> **DATASET**
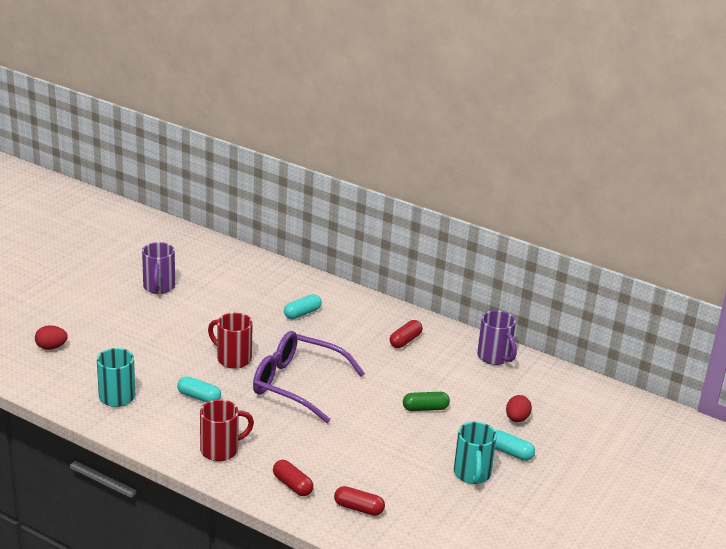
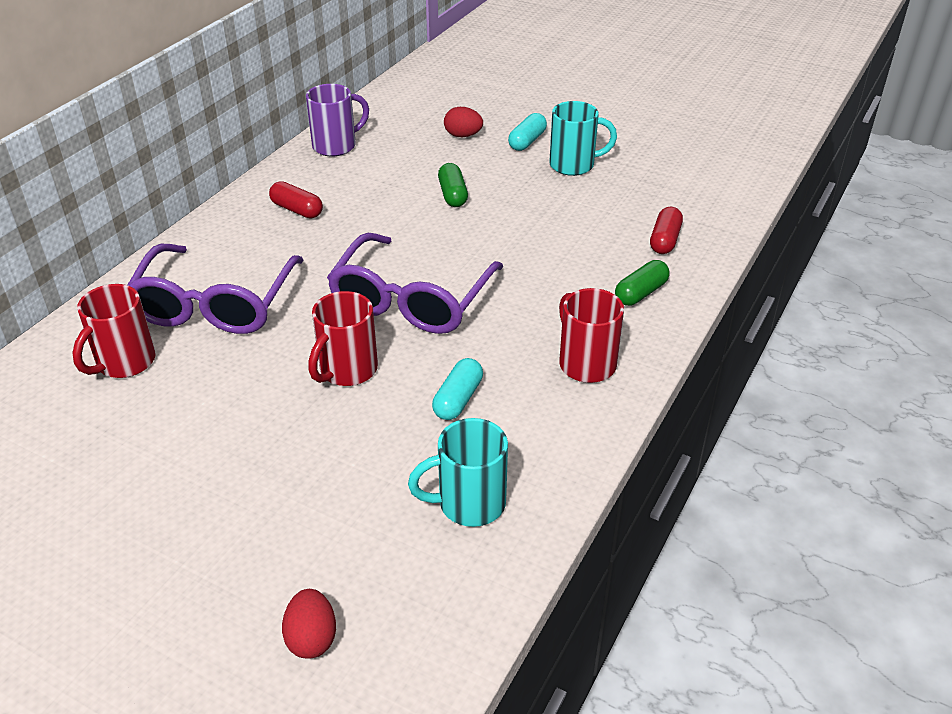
camera: 90 degrees left, 10 degrees up
(159, 287) = (95, 492): purple mug -> none
(254, 288) = (124, 363): none -> red mug
(292, 485) = (640, 293): red capsule -> green capsule
(302, 313) = (215, 304): turquoise capsule -> purple glasses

> **WORK ORDER**
Repeat every entry above exactly; images stay out of the copy.

> **RESULT OF THE EXERCISE**
camera: 90 degrees left, 10 degrees up
(159, 287) = (95, 492): purple mug -> none
(254, 288) = (124, 363): none -> red mug
(292, 485) = (640, 293): red capsule -> green capsule
(302, 313) = (215, 304): turquoise capsule -> purple glasses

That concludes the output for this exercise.